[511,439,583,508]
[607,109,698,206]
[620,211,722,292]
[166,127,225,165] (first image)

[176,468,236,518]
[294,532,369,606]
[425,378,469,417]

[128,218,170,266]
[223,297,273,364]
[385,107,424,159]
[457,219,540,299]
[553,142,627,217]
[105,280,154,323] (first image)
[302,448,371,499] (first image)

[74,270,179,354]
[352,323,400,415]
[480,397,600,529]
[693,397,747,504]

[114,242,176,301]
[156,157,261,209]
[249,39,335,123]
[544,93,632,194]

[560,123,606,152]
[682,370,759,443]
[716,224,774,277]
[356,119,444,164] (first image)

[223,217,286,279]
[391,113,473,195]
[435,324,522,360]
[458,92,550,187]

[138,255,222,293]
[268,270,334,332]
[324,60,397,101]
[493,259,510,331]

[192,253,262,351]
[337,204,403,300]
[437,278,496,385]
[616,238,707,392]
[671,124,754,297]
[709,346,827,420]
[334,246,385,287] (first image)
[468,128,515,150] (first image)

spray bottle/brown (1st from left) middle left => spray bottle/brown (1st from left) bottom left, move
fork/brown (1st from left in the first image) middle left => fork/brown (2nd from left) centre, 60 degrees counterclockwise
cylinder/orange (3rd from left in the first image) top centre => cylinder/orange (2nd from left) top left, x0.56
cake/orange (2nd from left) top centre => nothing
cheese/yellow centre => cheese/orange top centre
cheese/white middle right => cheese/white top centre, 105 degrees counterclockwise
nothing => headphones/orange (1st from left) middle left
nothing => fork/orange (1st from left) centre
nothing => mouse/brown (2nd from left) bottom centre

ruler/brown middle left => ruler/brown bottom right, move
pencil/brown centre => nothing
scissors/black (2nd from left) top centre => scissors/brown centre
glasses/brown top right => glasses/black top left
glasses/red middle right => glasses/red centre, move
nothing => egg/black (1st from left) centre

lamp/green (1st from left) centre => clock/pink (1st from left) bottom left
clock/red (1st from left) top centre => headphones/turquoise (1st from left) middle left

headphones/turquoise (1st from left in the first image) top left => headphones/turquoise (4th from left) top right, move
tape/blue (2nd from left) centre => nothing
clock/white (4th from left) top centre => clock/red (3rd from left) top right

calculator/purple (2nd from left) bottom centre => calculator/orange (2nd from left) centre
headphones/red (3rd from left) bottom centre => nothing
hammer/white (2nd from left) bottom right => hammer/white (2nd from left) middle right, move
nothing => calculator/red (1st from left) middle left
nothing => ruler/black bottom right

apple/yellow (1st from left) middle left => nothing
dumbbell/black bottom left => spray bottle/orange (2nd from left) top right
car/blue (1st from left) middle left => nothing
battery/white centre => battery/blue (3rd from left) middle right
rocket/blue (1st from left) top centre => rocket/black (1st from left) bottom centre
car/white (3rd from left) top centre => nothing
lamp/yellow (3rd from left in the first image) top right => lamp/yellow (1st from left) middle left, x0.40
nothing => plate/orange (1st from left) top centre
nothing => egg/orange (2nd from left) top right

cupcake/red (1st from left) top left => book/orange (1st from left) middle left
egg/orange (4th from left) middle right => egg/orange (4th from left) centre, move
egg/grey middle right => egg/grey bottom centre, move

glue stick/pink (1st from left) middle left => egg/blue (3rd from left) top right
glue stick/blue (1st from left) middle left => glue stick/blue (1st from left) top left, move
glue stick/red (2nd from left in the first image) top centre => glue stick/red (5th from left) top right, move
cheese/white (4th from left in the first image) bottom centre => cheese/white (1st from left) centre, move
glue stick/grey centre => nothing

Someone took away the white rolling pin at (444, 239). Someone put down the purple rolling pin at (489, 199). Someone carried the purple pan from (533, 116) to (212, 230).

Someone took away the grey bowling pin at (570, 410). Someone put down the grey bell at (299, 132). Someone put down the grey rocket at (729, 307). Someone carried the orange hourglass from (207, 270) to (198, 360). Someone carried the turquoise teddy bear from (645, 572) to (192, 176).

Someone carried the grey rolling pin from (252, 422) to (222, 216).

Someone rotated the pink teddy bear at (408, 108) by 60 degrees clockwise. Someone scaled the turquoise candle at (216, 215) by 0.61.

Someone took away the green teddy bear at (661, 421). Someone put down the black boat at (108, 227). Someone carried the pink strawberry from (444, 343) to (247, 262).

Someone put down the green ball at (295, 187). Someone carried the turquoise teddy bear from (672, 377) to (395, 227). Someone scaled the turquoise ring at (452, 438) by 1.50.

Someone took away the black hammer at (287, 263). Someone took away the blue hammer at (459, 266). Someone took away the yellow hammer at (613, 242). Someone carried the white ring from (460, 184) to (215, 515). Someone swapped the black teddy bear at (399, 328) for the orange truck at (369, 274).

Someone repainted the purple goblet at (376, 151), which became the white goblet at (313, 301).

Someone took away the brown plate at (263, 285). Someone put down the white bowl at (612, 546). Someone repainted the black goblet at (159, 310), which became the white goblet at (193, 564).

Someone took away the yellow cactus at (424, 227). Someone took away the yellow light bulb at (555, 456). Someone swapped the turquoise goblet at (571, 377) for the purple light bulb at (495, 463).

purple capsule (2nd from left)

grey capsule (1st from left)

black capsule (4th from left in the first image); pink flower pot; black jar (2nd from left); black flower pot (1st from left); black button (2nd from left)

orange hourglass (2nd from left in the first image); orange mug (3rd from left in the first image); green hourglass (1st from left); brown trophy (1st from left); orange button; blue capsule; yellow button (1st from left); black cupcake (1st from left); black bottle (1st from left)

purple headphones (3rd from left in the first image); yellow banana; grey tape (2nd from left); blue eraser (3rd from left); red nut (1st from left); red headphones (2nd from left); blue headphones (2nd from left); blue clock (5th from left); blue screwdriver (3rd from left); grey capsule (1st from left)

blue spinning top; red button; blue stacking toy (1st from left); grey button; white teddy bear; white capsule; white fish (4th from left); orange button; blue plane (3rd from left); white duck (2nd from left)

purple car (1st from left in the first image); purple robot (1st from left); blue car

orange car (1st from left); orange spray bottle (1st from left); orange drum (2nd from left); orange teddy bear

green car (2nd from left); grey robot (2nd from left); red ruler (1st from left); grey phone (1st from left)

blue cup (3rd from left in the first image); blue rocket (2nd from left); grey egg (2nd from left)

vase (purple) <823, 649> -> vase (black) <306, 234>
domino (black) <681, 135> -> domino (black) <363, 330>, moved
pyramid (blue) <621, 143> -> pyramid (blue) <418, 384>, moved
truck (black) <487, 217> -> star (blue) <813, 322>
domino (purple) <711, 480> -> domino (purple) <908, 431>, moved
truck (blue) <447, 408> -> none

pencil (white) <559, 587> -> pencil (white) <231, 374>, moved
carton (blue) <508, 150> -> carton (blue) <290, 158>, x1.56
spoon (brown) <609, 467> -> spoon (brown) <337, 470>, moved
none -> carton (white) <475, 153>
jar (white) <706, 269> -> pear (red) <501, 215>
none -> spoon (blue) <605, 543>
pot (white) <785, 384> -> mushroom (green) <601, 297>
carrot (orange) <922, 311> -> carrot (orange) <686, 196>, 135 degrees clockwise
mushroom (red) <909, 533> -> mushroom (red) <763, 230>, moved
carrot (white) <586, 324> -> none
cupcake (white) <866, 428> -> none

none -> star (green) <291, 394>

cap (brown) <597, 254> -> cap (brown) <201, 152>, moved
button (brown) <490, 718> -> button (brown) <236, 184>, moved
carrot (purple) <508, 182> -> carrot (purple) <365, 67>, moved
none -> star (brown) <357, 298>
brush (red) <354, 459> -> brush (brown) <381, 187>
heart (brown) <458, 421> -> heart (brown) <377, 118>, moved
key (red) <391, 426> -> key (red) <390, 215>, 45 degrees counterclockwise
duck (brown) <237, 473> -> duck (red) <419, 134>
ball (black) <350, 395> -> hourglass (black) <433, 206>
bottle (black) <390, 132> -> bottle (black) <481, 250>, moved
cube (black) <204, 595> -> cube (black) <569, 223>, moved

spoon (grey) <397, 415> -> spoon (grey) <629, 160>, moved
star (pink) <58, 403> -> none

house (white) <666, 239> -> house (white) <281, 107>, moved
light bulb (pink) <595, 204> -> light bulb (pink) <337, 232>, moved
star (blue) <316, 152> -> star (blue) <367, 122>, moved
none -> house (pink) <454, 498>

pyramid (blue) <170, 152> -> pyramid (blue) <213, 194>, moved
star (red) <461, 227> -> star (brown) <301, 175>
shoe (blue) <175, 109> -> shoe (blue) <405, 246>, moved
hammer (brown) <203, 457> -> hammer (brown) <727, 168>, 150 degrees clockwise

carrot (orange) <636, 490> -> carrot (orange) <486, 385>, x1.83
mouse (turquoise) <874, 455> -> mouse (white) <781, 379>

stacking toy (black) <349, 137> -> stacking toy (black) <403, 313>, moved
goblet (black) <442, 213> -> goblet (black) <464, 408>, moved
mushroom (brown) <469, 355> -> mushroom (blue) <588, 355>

......

Wherever a line in the data above holds the word "fork", copy that line.

*Answer section*:
fork/brown (1st from left in the first image) middle left => fork/brown (2nd from left) centre, 60 degrees counterclockwise
nothing => fork/orange (1st from left) centre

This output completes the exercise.